Nothing but the pictures should go missing; return all the entries below exactly.

**PROVIDED DATA:**
* * *

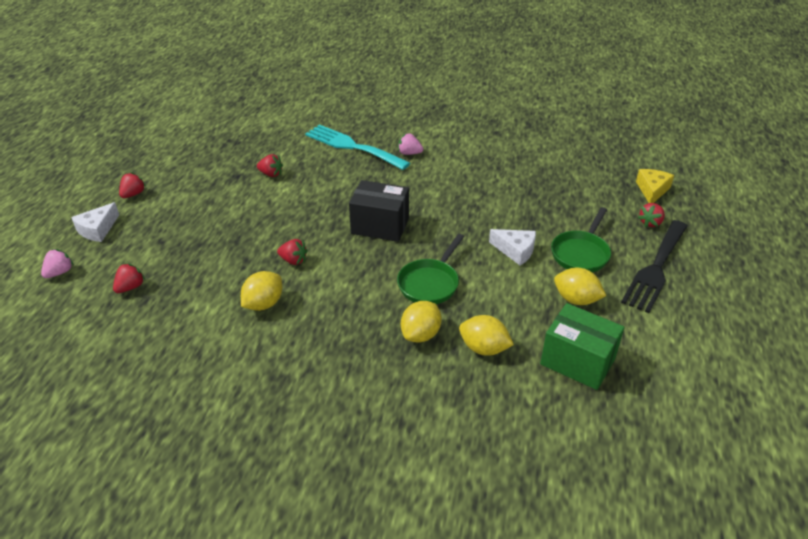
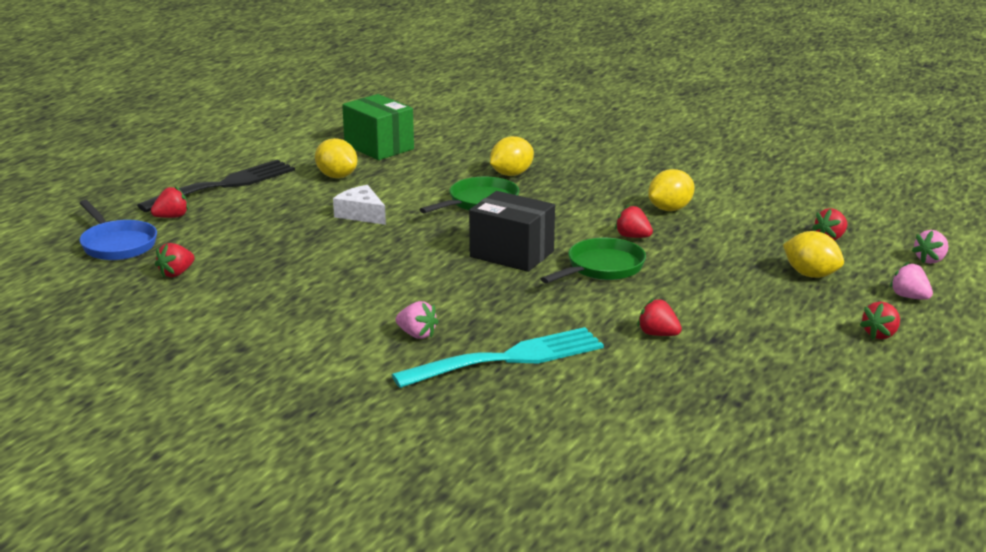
camera: 165 degrees left, 15 degrees down
(97, 229) = (909, 297): white cheese -> pink strawberry
(352, 146) = (508, 358): turquoise fork -> turquoise fork turned 75 degrees counterclockwise
(484, 348) = (457, 161): yellow lemon -> yellow lemon (811, 275)
(581, 253) = (289, 204): green pan -> green pan (602, 268)
(585, 173) = (176, 273): none -> red strawberry
(652, 190) = (117, 244): yellow cheese -> blue pan

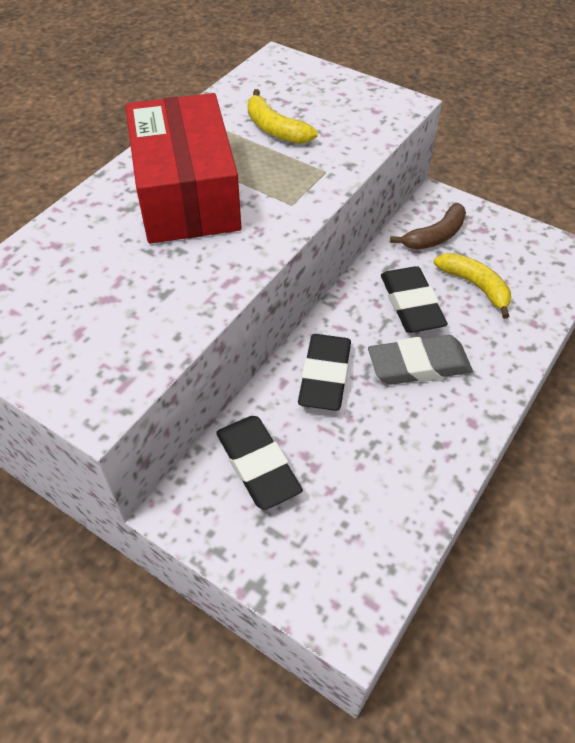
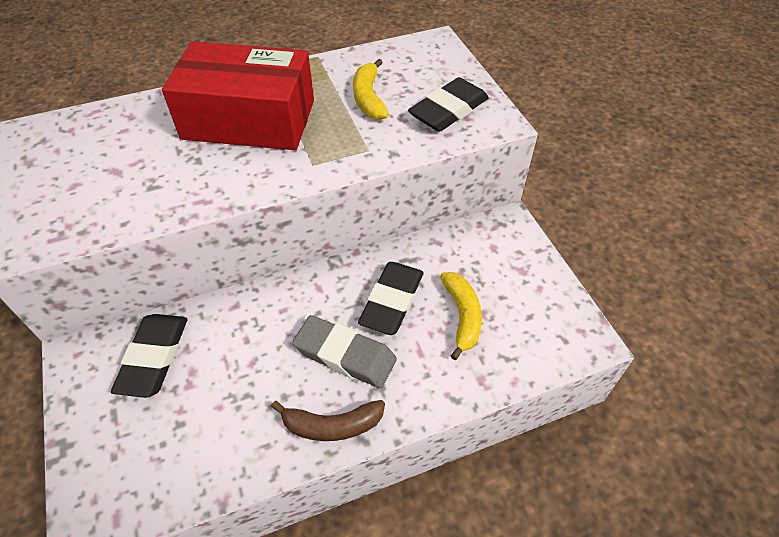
camera: 35 degrees right, 0 degrees up
(186, 193) = (249, 119): red box -> red box turned 75 degrees clockwise
(325, 376) = (267, 319): black eraser -> black eraser (448, 110)
(435, 236) = (472, 254): brown banana -> brown banana (332, 425)

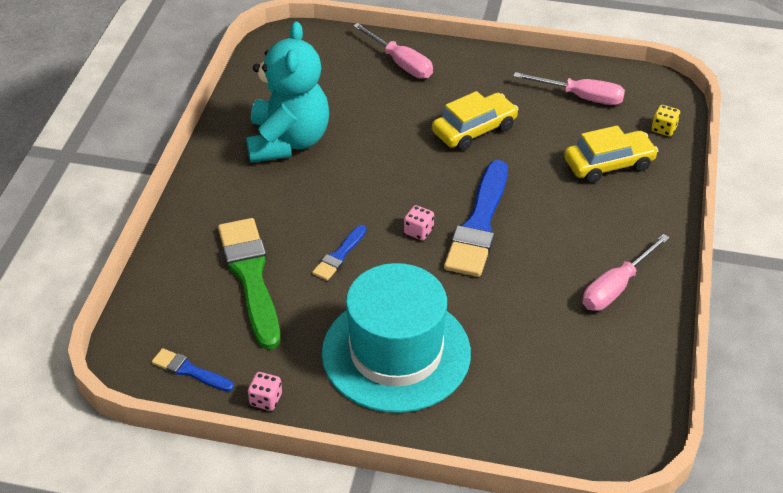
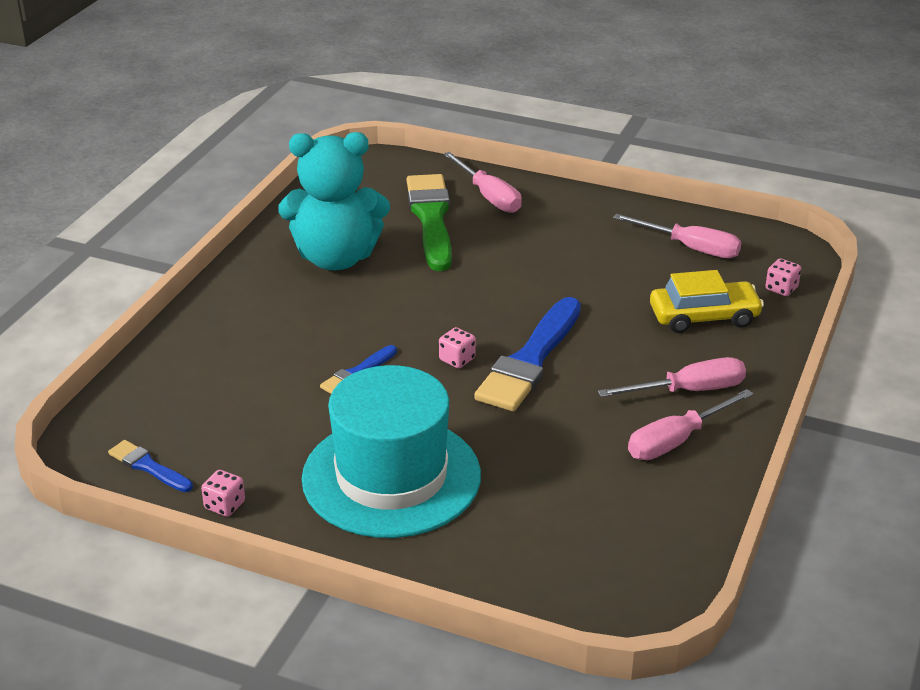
camera: 10 degrees right, 10 degrees down
(250, 277) = (249, 383): green brush -> green brush (431, 219)
(288, 141) = (336, 258): turquoise teddy bear -> turquoise teddy bear turned 75 degrees clockwise
(474, 130) = (554, 268): yellow car -> none
(614, 238) = (688, 391): none -> pink screwdriver
(664, 129) = (781, 288): yellow dice -> pink dice

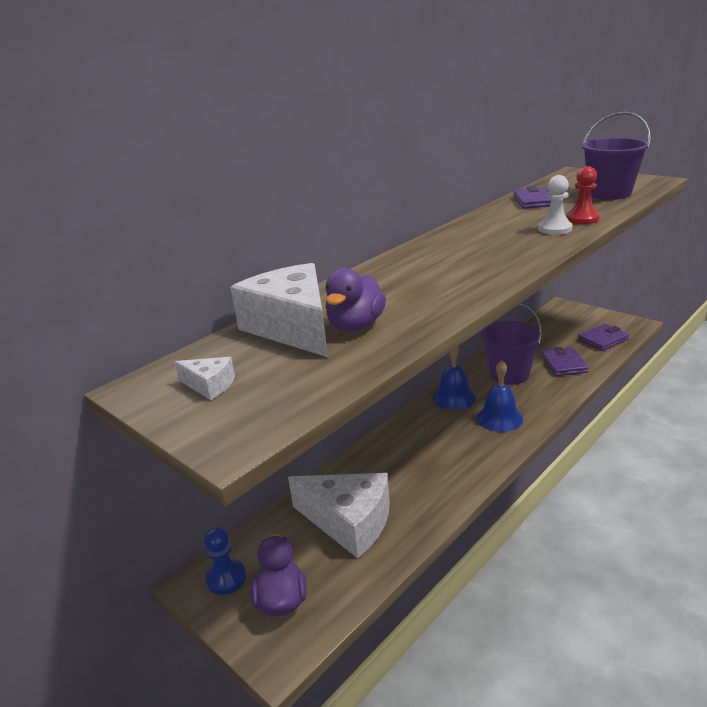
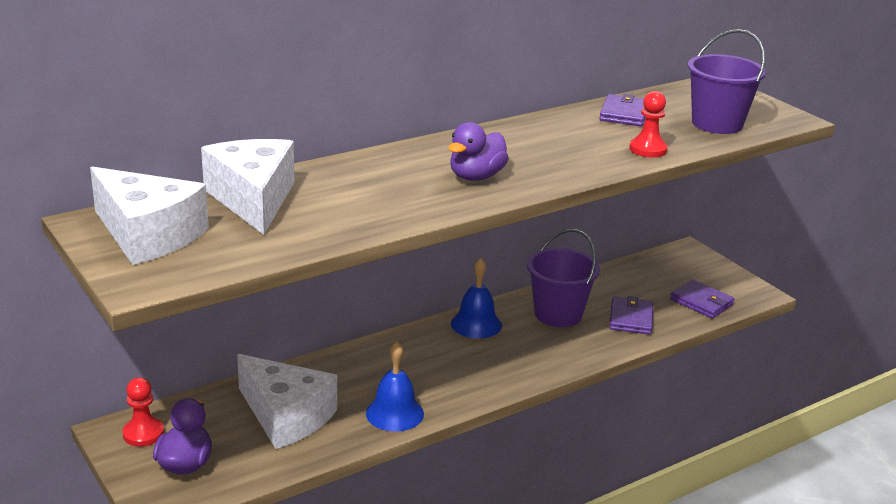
camera: 10 degrees right, 0 degrees up
(209, 385) = (148, 235): white cheese -> white cheese, size x2.36
(226, 578) = (143, 433): blue pawn -> red pawn
(356, 326) = (311, 212): purple duck -> purple duck (476, 177)
(499, 418) = (510, 358): blue bell -> blue bell (394, 413)
(554, 229) = (604, 155): white pawn -> none
(602, 340) = (701, 302): purple wallet -> purple wallet turned 60 degrees clockwise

* * *

**RESPONSE:**
camera: 165 degrees left, 15 degrees down
(97, 229) = (909, 297): white cheese -> pink strawberry
(352, 146) = (508, 358): turquoise fork -> turquoise fork turned 75 degrees counterclockwise
(484, 348) = (457, 161): yellow lemon -> yellow lemon (811, 275)
(581, 253) = (289, 204): green pan -> green pan (602, 268)
(585, 173) = (176, 273): none -> red strawberry
(652, 190) = (117, 244): yellow cheese -> blue pan

camera: 35 degrees right, 0 degrees up
(186, 193) = (249, 119): red box -> red box turned 75 degrees clockwise
(325, 376) = (267, 319): black eraser -> black eraser (448, 110)
(435, 236) = (472, 254): brown banana -> brown banana (332, 425)

camera: 10 degrees right, 10 degrees down
(250, 277) = (249, 383): green brush -> green brush (431, 219)
(288, 141) = (336, 258): turquoise teddy bear -> turquoise teddy bear turned 75 degrees clockwise
(474, 130) = (554, 268): yellow car -> none
(614, 238) = (688, 391): none -> pink screwdriver
(664, 129) = (781, 288): yellow dice -> pink dice

camera: 10 degrees right, 0 degrees up
(209, 385) = (148, 235): white cheese -> white cheese, size x2.36
(226, 578) = (143, 433): blue pawn -> red pawn
(356, 326) = (311, 212): purple duck -> purple duck (476, 177)
(499, 418) = (510, 358): blue bell -> blue bell (394, 413)
(554, 229) = (604, 155): white pawn -> none
(602, 340) = (701, 302): purple wallet -> purple wallet turned 60 degrees clockwise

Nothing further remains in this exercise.